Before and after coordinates
>>>

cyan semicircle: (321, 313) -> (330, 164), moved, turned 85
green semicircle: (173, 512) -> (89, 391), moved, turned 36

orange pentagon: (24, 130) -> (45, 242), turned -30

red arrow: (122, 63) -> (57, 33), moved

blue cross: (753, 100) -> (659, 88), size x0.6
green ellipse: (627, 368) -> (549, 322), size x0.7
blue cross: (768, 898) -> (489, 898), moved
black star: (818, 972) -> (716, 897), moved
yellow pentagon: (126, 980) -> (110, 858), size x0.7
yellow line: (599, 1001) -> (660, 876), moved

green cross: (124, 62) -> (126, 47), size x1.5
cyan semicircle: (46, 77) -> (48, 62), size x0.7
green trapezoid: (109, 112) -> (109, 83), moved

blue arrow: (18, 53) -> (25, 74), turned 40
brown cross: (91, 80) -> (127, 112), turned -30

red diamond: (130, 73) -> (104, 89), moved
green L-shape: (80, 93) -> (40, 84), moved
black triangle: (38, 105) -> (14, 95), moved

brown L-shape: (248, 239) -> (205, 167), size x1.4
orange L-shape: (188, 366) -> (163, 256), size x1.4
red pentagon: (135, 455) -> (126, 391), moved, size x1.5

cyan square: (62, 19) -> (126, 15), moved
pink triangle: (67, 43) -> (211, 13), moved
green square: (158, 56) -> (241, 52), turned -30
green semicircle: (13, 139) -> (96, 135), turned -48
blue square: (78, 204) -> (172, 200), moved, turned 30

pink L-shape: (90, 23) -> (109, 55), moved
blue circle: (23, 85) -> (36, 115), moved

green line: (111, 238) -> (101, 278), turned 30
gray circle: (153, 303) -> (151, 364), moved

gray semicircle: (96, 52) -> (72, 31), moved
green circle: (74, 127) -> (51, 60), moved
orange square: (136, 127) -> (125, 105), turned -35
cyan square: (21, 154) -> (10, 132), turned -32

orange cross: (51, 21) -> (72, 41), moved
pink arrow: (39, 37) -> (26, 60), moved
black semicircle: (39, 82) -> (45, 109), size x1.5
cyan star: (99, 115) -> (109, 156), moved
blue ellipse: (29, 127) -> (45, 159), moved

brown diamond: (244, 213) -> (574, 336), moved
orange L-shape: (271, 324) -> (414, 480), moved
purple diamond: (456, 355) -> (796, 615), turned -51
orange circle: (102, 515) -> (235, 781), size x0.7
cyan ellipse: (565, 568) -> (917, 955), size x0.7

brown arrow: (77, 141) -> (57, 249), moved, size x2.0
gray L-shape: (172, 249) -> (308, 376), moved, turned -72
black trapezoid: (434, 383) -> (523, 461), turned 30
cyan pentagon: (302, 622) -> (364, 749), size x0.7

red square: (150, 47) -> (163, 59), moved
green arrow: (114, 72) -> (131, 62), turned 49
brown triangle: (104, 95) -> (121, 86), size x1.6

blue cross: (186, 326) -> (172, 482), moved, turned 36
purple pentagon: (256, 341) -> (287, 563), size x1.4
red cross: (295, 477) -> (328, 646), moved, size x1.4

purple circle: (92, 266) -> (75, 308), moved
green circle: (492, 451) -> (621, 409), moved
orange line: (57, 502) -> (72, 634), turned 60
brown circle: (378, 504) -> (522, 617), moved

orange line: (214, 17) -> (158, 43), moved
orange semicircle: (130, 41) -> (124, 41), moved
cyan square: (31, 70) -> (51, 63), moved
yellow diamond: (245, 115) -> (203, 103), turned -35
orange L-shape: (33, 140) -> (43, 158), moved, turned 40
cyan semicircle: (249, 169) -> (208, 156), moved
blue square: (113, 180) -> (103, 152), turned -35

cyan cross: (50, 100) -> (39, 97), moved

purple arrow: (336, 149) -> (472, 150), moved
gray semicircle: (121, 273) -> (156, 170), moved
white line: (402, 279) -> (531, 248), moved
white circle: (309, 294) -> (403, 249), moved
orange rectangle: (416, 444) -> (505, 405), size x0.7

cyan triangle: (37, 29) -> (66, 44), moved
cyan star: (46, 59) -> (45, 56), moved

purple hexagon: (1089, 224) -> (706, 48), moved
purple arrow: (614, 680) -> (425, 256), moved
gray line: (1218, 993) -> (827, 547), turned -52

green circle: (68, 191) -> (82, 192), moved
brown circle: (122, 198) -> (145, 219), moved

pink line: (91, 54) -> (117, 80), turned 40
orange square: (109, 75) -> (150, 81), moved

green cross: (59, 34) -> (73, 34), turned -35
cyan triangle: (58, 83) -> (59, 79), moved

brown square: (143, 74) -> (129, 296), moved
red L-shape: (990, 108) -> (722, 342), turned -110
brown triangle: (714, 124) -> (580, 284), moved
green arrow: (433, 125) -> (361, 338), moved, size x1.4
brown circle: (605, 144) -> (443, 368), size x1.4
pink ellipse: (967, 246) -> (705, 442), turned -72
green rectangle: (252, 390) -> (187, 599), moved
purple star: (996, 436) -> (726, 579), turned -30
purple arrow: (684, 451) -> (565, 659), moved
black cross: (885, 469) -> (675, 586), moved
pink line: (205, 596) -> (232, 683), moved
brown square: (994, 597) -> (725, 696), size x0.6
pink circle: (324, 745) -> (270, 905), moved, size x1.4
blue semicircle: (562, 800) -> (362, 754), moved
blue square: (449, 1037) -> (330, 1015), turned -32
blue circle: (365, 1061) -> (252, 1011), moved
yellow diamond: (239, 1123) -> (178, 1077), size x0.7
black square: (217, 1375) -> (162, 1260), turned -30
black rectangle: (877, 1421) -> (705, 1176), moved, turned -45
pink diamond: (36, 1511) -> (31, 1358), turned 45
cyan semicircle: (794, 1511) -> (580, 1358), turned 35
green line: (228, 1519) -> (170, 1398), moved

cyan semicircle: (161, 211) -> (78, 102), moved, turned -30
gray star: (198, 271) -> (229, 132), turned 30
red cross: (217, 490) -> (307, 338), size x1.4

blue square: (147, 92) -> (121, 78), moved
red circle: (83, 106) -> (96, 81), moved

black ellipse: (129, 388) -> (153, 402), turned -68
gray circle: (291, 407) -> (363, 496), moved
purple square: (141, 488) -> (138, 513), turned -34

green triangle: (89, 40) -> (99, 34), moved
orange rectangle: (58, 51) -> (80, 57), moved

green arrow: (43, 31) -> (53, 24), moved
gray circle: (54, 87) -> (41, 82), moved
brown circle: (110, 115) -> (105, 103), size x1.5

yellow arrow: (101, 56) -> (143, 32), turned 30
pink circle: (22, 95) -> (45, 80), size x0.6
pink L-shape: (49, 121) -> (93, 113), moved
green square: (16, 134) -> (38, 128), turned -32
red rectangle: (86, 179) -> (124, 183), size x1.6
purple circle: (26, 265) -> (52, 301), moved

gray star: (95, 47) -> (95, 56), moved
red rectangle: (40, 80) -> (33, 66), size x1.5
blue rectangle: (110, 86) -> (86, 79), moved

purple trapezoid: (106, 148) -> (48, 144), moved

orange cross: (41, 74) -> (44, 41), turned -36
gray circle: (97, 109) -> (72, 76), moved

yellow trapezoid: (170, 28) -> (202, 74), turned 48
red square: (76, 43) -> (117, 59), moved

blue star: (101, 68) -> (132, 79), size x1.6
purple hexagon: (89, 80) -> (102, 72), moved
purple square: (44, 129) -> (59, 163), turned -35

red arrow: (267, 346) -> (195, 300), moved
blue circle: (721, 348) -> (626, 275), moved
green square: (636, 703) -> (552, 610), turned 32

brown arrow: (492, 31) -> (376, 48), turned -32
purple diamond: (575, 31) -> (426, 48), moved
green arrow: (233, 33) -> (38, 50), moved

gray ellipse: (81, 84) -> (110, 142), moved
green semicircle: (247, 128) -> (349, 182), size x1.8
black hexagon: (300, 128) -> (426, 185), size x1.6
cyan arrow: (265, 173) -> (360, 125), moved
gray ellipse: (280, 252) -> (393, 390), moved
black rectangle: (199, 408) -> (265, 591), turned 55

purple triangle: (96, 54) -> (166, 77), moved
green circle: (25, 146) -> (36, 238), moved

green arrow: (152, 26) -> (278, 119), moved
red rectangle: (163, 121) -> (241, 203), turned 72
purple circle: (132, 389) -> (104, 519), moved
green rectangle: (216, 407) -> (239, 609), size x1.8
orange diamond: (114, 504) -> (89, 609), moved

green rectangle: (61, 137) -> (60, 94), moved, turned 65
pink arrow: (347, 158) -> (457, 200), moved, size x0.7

<<<

Only lines containing the string "star" are needed. Pull each of them out of the records above.

black star: (818, 972) -> (716, 897), moved
cyan star: (99, 115) -> (109, 156), moved
cyan star: (46, 59) -> (45, 56), moved
purple star: (996, 436) -> (726, 579), turned -30
gray star: (198, 271) -> (229, 132), turned 30
gray star: (95, 47) -> (95, 56), moved
blue star: (101, 68) -> (132, 79), size x1.6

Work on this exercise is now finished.